◆ Activity ◆
Taking the line that contains "camera: 70 degrees right, 0 degrees up" as the first and the final line of the records as the last, write out every line between them exactly, ends included, and nothing else.

---+---

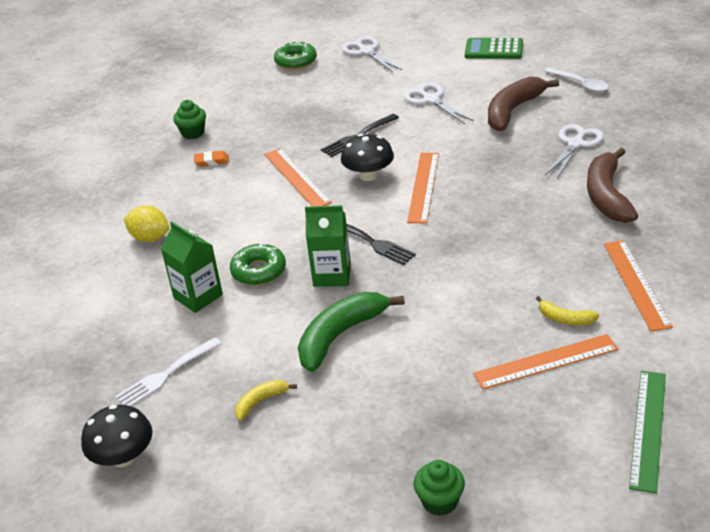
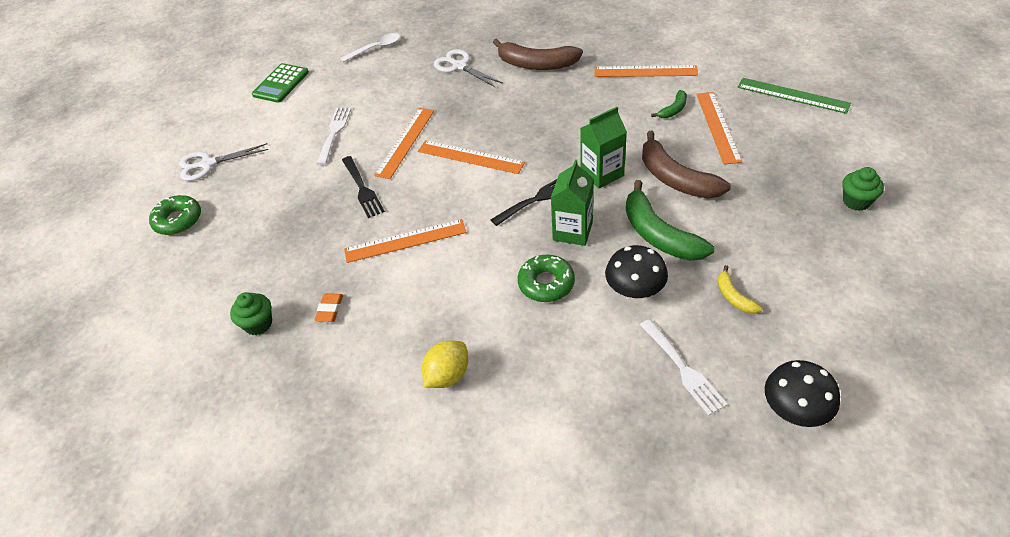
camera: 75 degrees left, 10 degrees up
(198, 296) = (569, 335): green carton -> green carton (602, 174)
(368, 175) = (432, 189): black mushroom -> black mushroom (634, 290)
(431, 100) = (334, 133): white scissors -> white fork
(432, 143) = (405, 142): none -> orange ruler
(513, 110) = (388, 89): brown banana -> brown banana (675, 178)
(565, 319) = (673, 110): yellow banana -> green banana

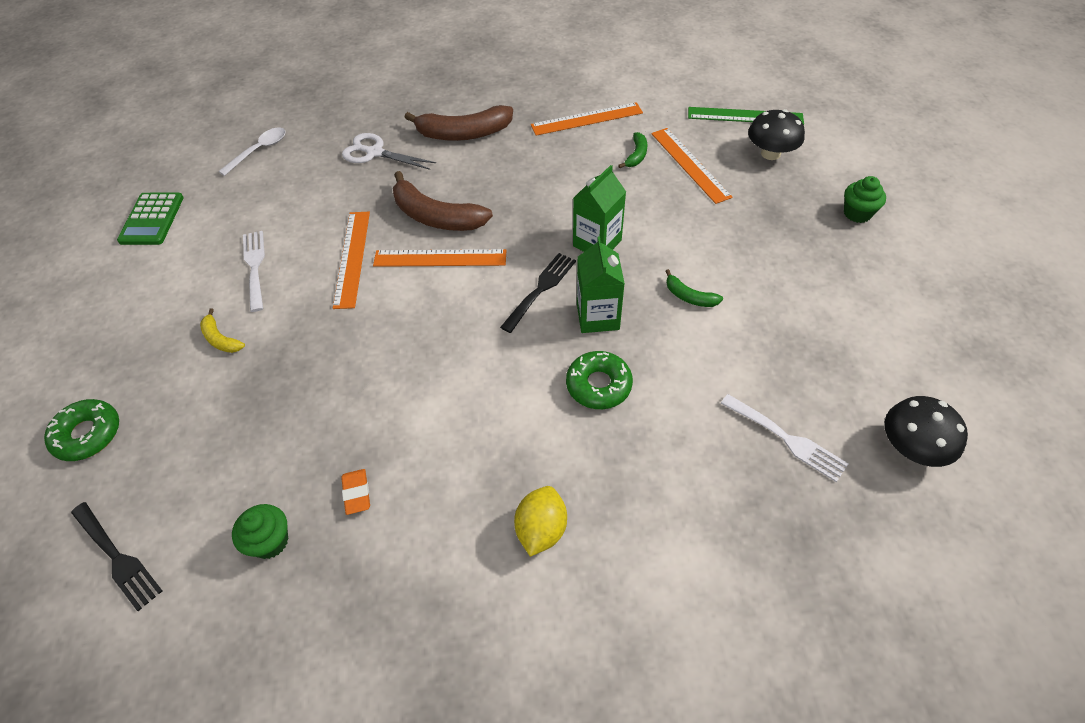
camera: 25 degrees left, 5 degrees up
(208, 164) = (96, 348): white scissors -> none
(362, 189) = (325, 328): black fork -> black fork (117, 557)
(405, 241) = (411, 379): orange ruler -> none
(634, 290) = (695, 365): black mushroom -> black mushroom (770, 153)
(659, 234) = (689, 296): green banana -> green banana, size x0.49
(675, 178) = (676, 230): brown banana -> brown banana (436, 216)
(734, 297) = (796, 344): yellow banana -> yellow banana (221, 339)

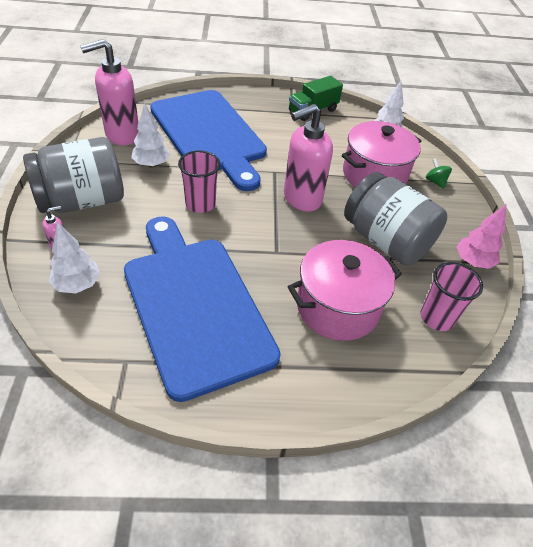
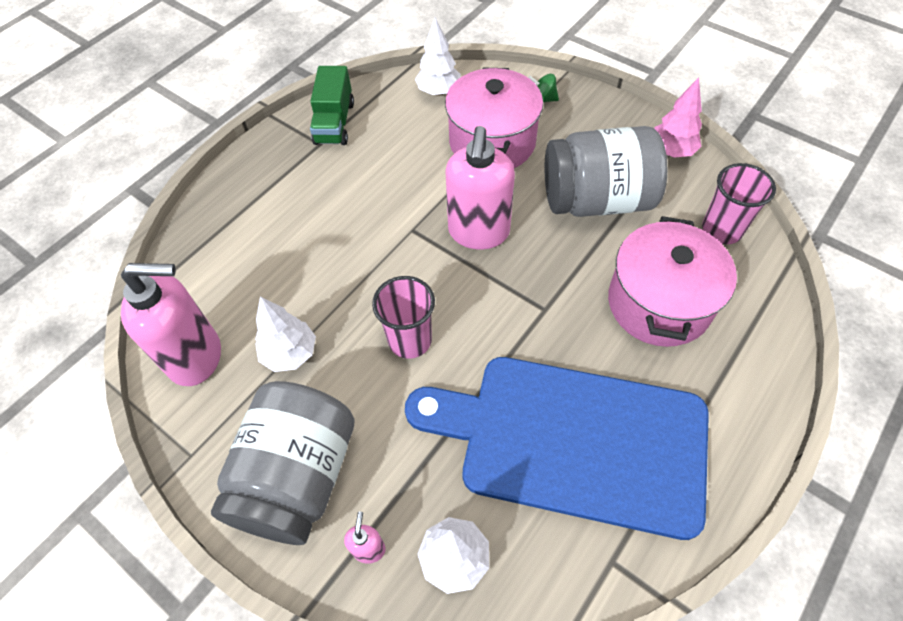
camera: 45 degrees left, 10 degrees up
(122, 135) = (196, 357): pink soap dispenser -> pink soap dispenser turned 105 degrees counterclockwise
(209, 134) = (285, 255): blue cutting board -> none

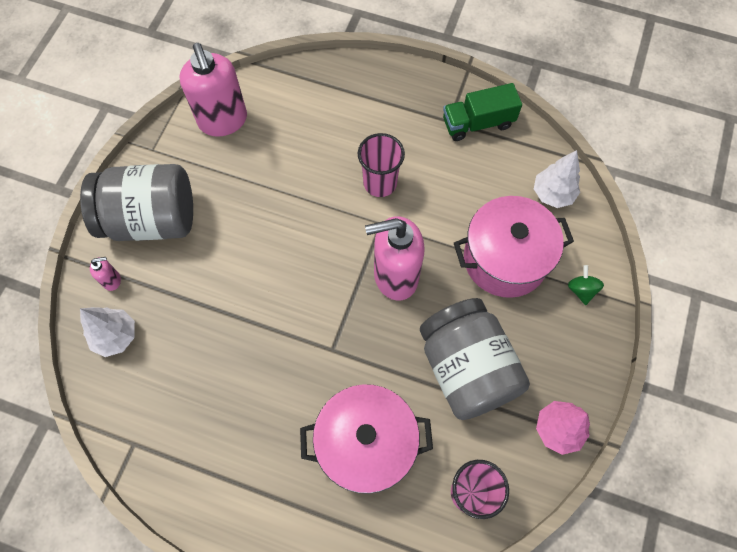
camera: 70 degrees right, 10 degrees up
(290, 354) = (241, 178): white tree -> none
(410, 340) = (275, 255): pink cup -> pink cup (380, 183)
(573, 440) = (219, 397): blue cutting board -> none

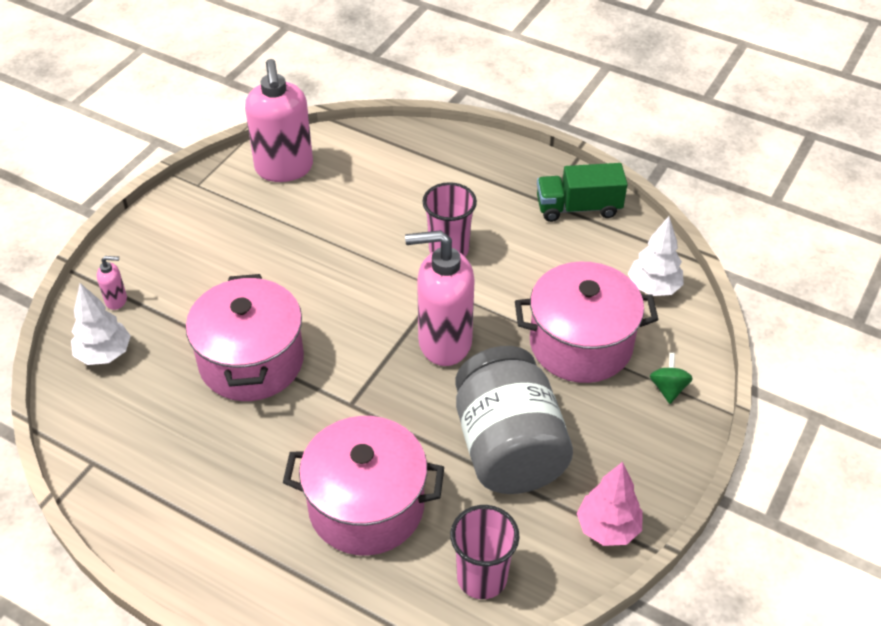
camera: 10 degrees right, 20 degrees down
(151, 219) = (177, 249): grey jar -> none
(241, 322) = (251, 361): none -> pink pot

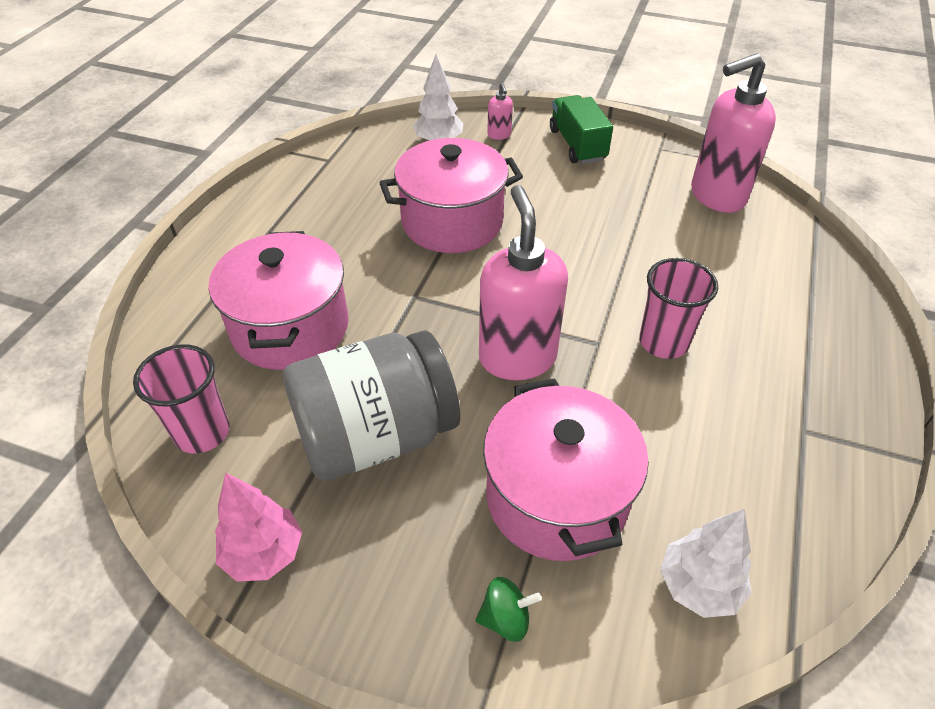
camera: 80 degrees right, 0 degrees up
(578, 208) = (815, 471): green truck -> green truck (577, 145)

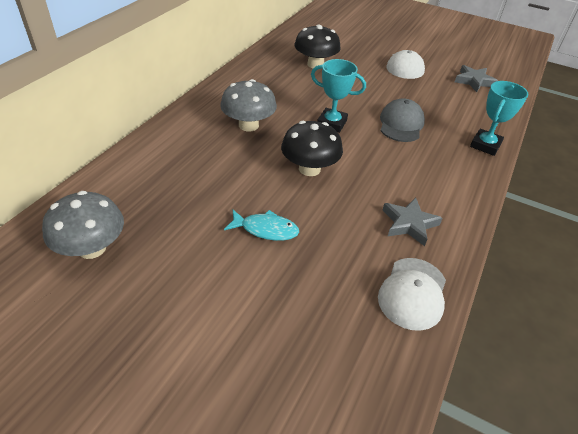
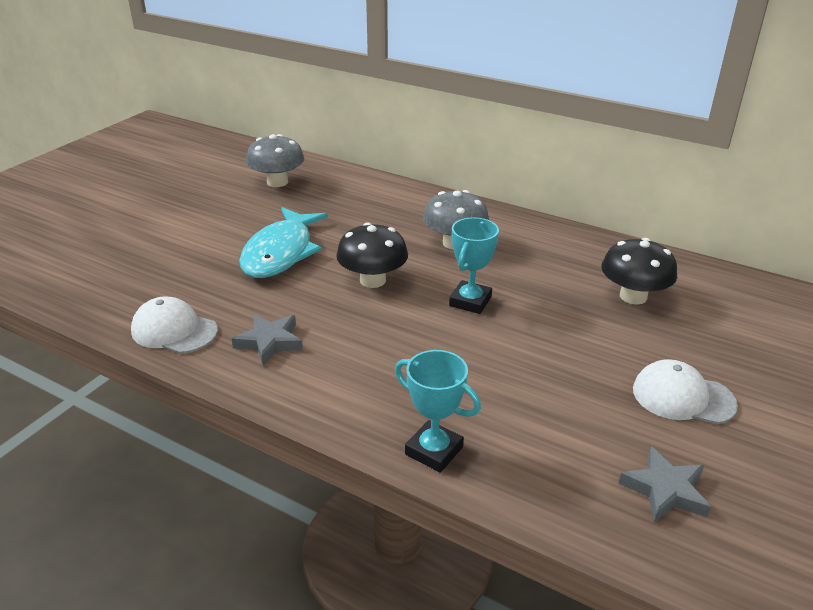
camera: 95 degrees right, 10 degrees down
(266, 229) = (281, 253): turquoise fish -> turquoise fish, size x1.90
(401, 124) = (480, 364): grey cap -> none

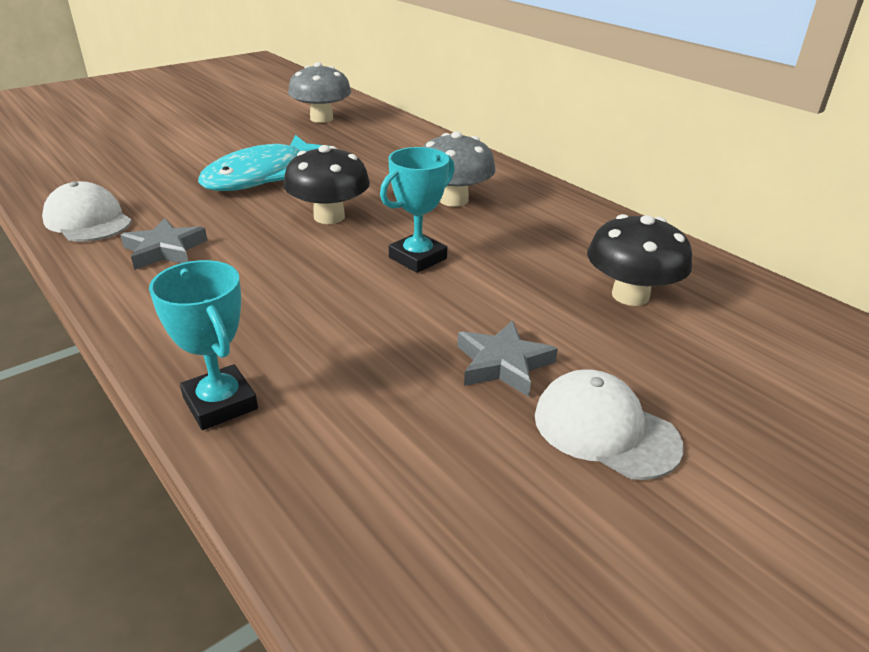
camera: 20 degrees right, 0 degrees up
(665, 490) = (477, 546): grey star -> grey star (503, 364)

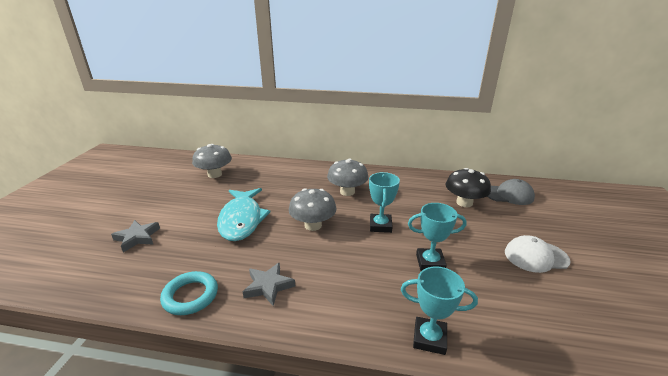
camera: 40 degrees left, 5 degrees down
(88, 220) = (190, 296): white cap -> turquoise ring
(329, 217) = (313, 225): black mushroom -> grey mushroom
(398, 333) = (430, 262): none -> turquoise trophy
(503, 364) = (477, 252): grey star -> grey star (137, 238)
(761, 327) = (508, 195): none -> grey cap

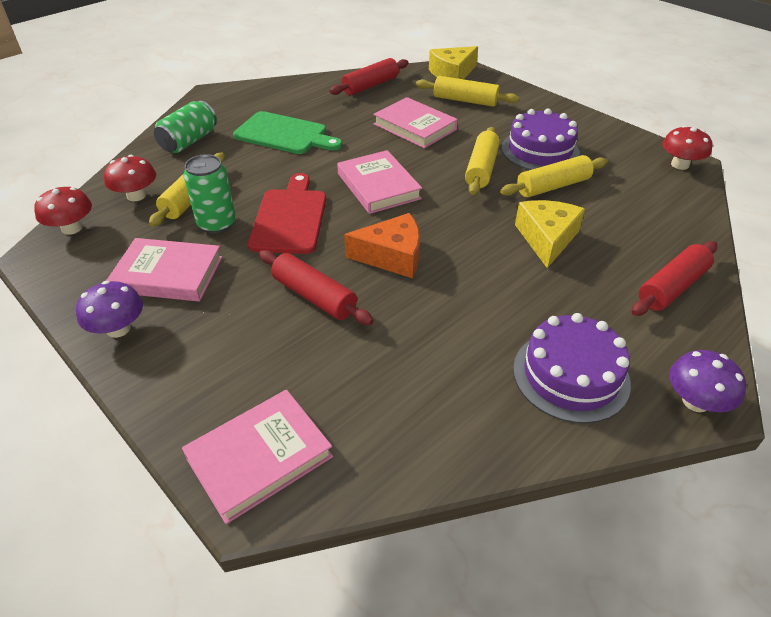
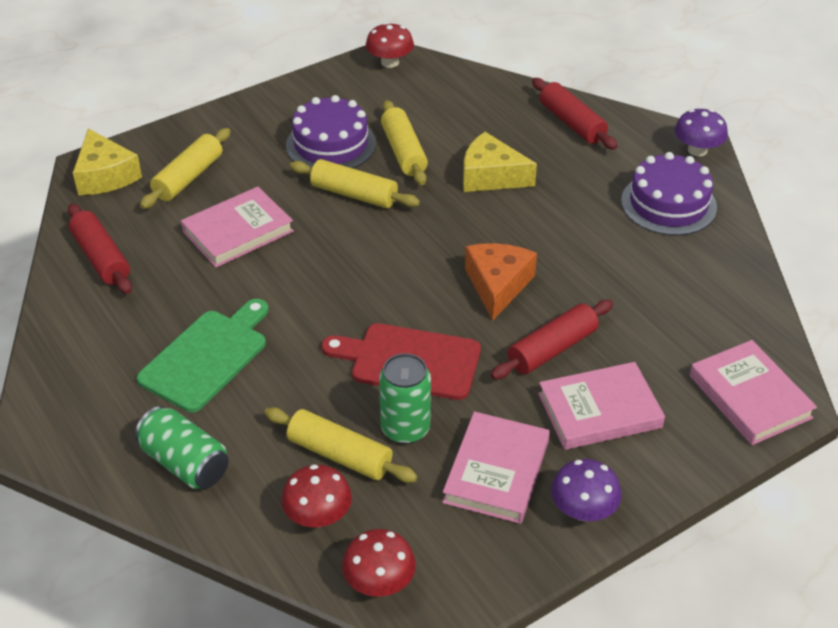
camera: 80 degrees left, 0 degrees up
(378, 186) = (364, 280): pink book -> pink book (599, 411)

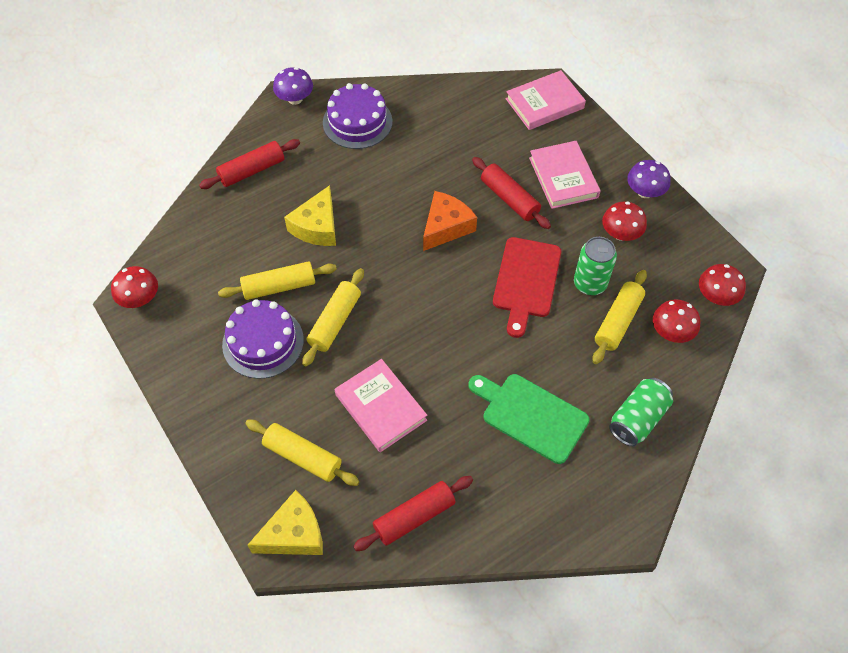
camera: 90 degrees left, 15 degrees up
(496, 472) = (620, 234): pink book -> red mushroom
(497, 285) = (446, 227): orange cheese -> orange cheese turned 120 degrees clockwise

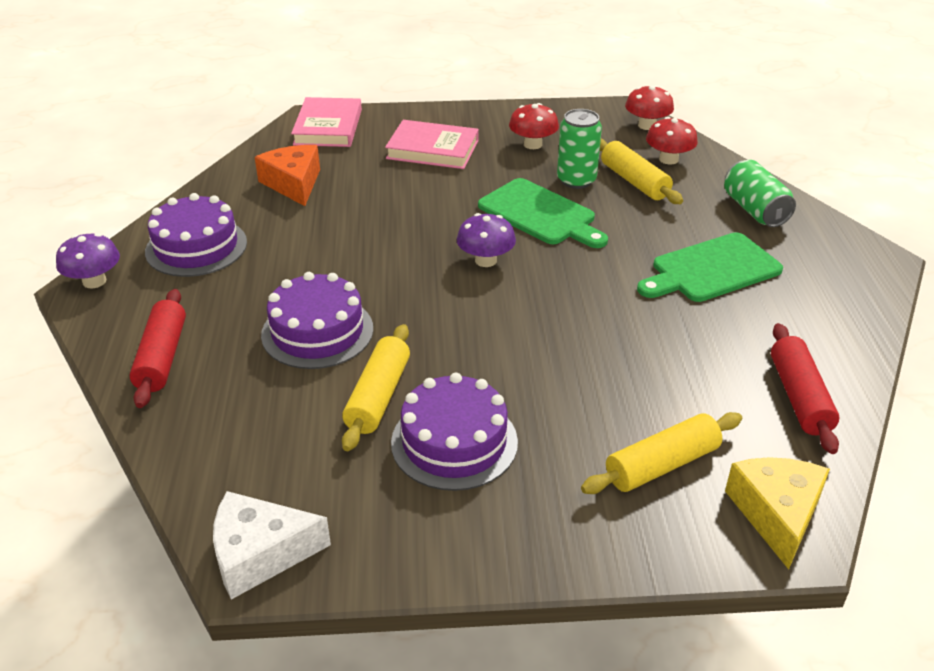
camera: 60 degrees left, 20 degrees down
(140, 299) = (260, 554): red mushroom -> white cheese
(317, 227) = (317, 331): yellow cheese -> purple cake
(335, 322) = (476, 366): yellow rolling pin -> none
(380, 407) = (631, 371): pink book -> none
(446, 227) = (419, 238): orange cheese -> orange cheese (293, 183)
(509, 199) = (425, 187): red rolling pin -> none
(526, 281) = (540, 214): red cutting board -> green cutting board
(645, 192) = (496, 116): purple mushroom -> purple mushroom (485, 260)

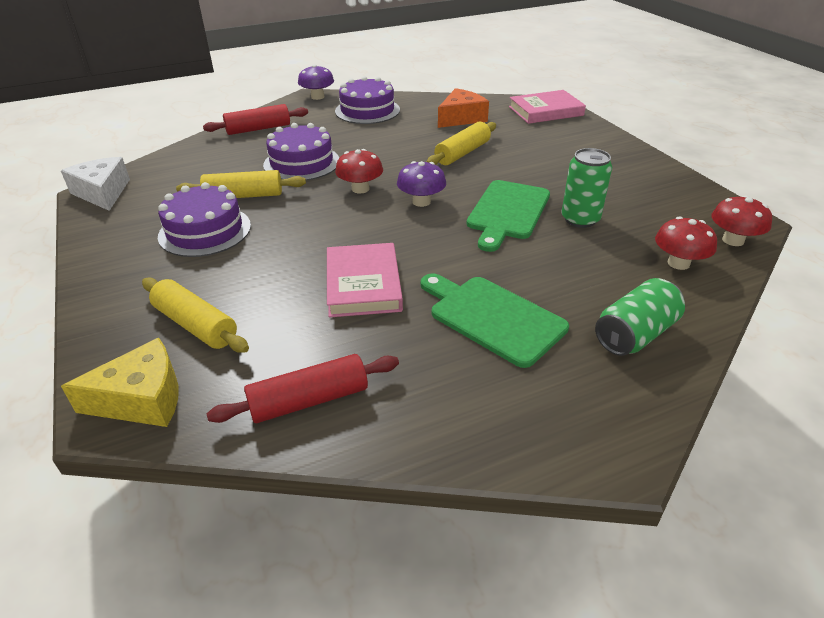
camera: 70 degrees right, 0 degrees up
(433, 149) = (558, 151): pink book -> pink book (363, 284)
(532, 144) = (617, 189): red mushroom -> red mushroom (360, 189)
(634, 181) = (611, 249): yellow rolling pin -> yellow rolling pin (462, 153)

---+---

◆ Response ◆
camera: 70 degrees right, 0 degrees up
(433, 149) = (558, 151): pink book -> pink book (363, 284)
(532, 144) = (617, 189): red mushroom -> red mushroom (360, 189)
(634, 181) = (611, 249): yellow rolling pin -> yellow rolling pin (462, 153)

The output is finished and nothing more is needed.